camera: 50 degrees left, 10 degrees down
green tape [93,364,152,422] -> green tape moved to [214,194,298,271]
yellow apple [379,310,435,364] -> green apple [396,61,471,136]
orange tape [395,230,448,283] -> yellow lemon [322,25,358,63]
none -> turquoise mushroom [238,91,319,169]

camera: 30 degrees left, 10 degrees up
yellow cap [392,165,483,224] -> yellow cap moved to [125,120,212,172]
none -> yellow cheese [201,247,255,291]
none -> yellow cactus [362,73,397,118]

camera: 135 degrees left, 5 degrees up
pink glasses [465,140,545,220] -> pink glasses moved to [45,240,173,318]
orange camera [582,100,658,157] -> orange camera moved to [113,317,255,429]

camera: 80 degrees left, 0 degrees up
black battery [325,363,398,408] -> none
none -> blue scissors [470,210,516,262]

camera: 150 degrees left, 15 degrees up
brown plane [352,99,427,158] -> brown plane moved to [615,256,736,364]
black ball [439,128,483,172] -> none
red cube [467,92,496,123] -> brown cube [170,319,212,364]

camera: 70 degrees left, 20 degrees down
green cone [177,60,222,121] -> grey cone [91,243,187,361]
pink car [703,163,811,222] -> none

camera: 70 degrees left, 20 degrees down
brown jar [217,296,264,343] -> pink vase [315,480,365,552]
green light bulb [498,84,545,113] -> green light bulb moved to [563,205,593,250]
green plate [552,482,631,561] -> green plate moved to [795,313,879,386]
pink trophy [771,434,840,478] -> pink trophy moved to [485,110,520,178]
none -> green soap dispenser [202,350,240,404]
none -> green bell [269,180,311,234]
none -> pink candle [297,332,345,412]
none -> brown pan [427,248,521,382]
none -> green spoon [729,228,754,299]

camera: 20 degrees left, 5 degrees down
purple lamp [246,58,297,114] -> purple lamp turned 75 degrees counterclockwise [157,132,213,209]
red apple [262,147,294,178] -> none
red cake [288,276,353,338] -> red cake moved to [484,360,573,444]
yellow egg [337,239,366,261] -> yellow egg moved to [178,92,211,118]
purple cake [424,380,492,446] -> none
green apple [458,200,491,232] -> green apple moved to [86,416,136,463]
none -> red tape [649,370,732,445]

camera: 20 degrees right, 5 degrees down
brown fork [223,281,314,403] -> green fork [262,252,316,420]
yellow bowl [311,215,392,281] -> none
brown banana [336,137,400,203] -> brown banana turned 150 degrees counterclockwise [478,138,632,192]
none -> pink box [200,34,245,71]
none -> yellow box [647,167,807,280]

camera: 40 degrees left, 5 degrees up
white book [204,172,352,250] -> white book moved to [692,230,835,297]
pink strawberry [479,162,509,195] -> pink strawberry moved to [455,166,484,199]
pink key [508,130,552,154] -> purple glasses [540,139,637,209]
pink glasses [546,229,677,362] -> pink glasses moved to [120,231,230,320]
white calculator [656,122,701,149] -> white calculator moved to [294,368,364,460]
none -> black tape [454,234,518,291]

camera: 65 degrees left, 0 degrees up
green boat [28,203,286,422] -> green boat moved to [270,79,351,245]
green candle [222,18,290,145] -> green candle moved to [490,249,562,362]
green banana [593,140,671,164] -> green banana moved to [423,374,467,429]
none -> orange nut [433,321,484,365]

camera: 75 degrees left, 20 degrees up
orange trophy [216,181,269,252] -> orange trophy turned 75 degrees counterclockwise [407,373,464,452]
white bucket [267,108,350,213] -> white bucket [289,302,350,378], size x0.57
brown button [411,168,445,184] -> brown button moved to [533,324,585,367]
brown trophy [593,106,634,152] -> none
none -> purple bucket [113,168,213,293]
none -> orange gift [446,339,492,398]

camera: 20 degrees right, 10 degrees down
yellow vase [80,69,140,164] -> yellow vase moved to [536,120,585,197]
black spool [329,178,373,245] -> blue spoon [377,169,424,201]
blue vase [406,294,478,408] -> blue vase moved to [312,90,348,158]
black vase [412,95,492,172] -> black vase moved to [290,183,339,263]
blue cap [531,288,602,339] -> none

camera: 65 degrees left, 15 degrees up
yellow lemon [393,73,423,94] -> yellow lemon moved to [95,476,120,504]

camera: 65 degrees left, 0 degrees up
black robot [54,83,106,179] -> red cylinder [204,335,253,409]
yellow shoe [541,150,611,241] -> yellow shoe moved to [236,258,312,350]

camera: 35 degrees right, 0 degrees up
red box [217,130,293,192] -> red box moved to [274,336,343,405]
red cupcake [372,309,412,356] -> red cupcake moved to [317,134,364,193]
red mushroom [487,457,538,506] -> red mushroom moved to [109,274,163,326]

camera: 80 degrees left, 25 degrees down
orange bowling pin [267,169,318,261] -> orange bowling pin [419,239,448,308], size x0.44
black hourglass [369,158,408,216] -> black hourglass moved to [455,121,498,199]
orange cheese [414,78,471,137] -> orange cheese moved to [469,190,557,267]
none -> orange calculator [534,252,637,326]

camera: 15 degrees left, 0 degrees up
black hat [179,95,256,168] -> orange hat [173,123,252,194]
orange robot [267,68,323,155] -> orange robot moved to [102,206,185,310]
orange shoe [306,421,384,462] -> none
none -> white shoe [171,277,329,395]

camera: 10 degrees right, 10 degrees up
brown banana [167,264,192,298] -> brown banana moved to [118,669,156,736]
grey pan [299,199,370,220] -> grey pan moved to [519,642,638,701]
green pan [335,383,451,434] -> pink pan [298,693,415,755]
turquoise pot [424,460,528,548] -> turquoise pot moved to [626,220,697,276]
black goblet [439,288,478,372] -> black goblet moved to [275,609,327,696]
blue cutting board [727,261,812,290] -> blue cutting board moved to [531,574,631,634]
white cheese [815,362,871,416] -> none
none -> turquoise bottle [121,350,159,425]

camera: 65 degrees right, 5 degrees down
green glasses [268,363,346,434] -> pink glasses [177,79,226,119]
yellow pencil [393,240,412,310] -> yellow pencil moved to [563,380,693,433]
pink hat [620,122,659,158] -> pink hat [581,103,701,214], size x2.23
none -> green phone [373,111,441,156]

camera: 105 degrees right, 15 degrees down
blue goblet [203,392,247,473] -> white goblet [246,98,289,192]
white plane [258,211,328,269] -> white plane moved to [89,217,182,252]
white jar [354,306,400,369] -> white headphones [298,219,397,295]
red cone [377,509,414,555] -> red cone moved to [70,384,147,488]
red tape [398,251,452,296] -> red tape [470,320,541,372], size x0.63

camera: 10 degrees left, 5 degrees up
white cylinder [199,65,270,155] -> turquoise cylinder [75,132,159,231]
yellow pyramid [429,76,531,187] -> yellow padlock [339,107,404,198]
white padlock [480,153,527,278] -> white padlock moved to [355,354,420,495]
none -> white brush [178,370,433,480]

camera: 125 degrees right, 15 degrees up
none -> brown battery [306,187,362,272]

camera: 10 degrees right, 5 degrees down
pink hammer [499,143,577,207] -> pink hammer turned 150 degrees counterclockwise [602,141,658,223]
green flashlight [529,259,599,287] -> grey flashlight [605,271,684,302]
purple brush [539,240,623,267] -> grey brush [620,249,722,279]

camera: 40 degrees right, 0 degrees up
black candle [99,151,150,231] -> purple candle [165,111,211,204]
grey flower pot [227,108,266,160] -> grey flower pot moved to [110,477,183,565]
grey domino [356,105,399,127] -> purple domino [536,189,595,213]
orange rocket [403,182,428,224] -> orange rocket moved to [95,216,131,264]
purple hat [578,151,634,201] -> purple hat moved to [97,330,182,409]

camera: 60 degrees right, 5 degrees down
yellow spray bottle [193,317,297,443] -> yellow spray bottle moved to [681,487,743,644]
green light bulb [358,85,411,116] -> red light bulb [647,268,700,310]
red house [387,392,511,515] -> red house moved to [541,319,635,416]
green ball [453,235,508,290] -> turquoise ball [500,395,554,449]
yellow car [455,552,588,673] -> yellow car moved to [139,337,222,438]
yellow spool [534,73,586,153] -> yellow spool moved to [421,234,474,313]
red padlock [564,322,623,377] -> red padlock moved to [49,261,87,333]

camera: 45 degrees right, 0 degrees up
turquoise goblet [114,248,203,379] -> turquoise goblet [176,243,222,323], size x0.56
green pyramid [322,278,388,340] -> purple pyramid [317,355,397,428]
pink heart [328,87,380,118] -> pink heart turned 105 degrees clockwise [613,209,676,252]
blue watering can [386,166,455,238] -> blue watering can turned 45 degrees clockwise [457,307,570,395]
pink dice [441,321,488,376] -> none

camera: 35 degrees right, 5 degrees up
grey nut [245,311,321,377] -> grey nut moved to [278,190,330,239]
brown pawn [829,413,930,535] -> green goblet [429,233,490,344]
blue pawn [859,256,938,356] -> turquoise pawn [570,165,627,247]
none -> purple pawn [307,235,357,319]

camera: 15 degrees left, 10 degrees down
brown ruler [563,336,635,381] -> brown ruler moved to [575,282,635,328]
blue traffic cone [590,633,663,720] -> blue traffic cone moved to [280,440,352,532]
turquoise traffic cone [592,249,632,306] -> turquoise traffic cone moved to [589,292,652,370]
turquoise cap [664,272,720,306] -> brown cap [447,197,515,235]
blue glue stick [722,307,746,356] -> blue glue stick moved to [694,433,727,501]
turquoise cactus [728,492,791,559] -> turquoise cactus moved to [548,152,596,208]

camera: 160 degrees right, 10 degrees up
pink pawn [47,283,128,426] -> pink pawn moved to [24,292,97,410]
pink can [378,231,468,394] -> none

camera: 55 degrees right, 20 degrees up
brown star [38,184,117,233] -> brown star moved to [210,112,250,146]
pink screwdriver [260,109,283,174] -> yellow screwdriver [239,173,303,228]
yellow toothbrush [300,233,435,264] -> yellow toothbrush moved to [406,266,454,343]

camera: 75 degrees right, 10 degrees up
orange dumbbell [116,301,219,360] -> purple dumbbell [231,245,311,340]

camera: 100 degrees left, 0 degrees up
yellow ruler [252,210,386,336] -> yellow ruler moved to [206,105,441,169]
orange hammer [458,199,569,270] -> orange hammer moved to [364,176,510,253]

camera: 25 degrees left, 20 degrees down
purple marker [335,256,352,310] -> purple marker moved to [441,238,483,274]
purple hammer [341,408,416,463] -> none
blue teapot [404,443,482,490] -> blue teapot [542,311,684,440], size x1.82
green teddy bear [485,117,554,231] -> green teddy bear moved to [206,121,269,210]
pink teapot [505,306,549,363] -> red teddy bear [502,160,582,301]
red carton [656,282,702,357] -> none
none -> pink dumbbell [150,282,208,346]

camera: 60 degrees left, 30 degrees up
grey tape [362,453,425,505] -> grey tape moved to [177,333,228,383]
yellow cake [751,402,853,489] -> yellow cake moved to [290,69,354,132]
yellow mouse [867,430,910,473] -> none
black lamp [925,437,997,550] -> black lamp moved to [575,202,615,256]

Exercise instructions - Repeat only the lines above, from the first line of the entries through the line that contains "none -> turquoise mushroom [238,91,319,169]", including both ends.

Result for this exercise -
camera: 50 degrees left, 10 degrees down
green tape [93,364,152,422] -> green tape moved to [214,194,298,271]
yellow apple [379,310,435,364] -> green apple [396,61,471,136]
orange tape [395,230,448,283] -> yellow lemon [322,25,358,63]
none -> turquoise mushroom [238,91,319,169]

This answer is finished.